TASK INSTRUCTIONS
Below is a listing; write it out exactly and drop any images from it.

--- START ---

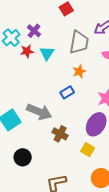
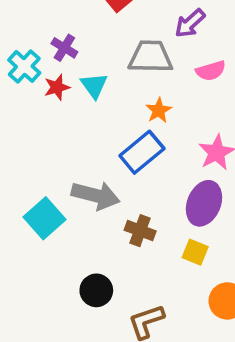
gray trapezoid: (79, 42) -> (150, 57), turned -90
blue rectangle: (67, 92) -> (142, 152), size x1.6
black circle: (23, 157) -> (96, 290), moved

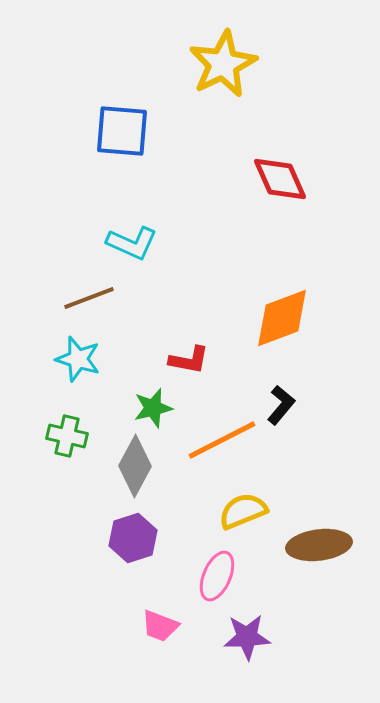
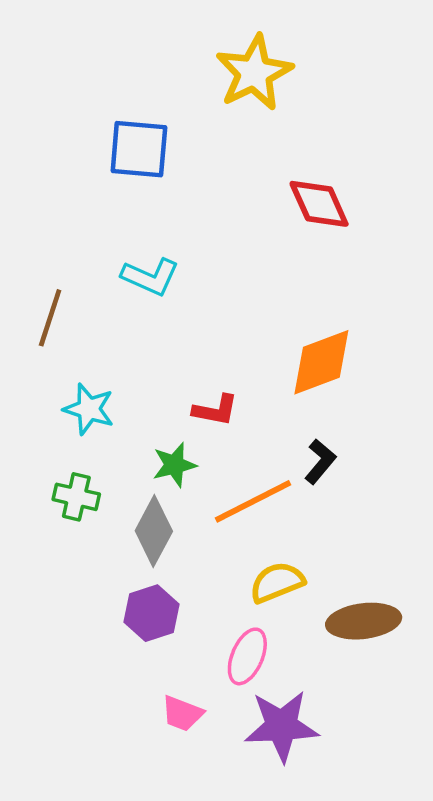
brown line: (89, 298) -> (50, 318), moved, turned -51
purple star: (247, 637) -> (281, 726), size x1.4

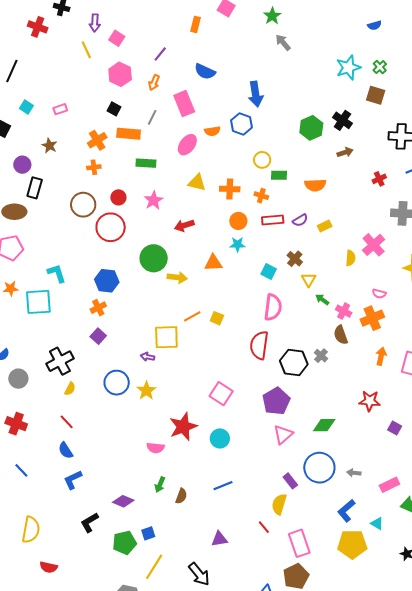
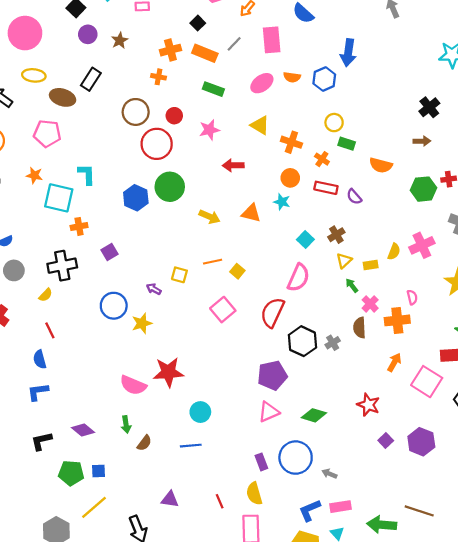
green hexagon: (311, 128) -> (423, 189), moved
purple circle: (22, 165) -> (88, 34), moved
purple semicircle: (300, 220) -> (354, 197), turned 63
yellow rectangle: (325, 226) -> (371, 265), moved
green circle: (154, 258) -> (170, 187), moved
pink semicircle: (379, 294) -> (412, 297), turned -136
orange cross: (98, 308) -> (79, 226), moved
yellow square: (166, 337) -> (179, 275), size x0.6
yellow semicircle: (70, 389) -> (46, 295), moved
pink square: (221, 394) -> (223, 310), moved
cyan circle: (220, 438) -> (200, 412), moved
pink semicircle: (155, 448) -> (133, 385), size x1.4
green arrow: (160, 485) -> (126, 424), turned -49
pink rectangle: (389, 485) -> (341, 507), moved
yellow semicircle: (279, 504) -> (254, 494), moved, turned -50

--- END ---

RESULT OF THE EXERCISE
gray trapezoid: (79, 42) -> (150, 57), turned -90
blue rectangle: (67, 92) -> (142, 152), size x1.6
black circle: (23, 157) -> (96, 290), moved

brown line: (89, 298) -> (50, 318), moved, turned -51
purple star: (247, 637) -> (281, 726), size x1.4

green hexagon: (311, 128) -> (423, 189), moved
purple circle: (22, 165) -> (88, 34), moved
purple semicircle: (300, 220) -> (354, 197), turned 63
yellow rectangle: (325, 226) -> (371, 265), moved
green circle: (154, 258) -> (170, 187), moved
pink semicircle: (379, 294) -> (412, 297), turned -136
orange cross: (98, 308) -> (79, 226), moved
yellow square: (166, 337) -> (179, 275), size x0.6
yellow semicircle: (70, 389) -> (46, 295), moved
pink square: (221, 394) -> (223, 310), moved
cyan circle: (220, 438) -> (200, 412), moved
pink semicircle: (155, 448) -> (133, 385), size x1.4
green arrow: (160, 485) -> (126, 424), turned -49
pink rectangle: (389, 485) -> (341, 507), moved
yellow semicircle: (279, 504) -> (254, 494), moved, turned -50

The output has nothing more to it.